[Opening Data for processing section]

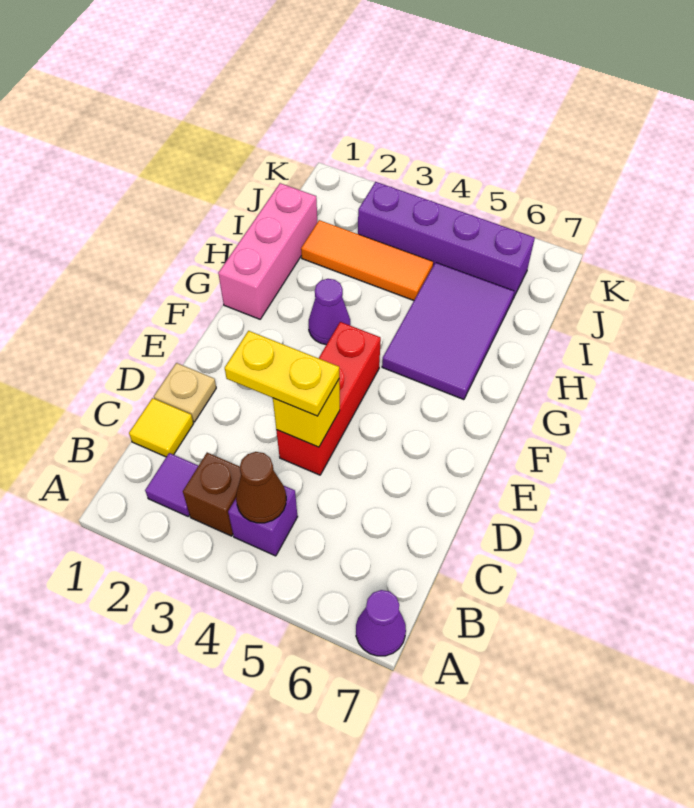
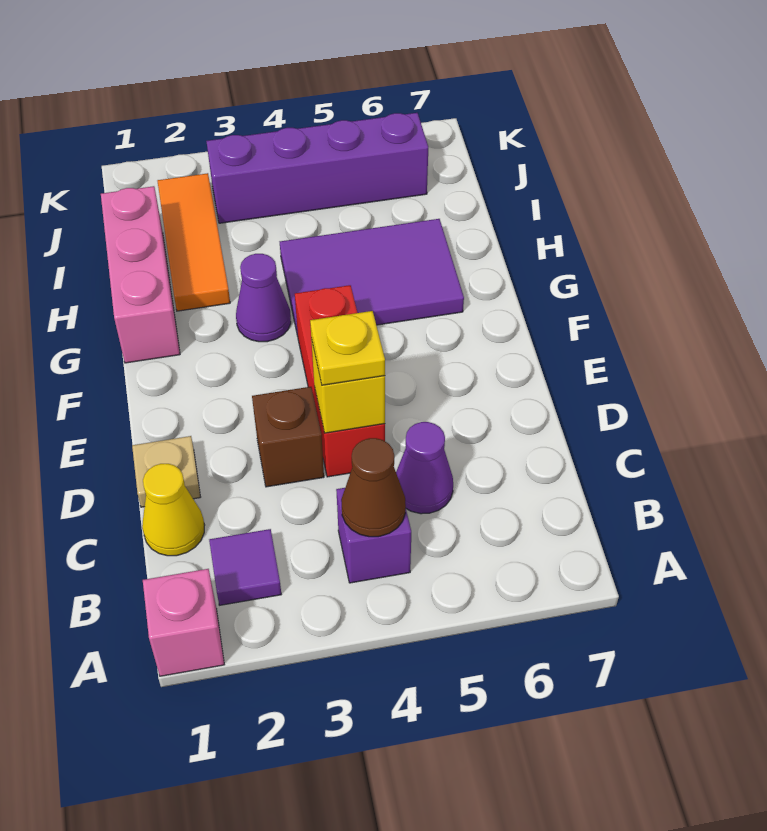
none -> pink 1x1 brick [143,569,224,676]
purple 1x1 cone [356,590,406,656] -> purple 1x1 cone moved to [396,422,453,514]
brown 1x1 brick [183,453,241,536] -> brown 1x1 brick moved to [252,387,324,487]
yellow 1x1 tile [129,398,194,457] -> yellow 1x1 cone [142,464,205,556]
yellow 1x2 plate [225,331,339,416] -> yellow 1x1 plate [310,311,385,385]
purple 2x3 tile [382,262,514,400] -> purple 2x3 tile turned to [280,219,464,336]
orange 1x3 tile [301,220,433,301] -> orange 1x3 tile turned to [158,173,230,311]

[Closing Data for processing section]

» Task brief
Leave the images behind and write out every entry exactly.

» Solved exercise
none -> pink 1x1 brick [143,569,224,676]
purple 1x1 cone [356,590,406,656] -> purple 1x1 cone moved to [396,422,453,514]
brown 1x1 brick [183,453,241,536] -> brown 1x1 brick moved to [252,387,324,487]
yellow 1x1 tile [129,398,194,457] -> yellow 1x1 cone [142,464,205,556]
yellow 1x2 plate [225,331,339,416] -> yellow 1x1 plate [310,311,385,385]
purple 2x3 tile [382,262,514,400] -> purple 2x3 tile turned to [280,219,464,336]
orange 1x3 tile [301,220,433,301] -> orange 1x3 tile turned to [158,173,230,311]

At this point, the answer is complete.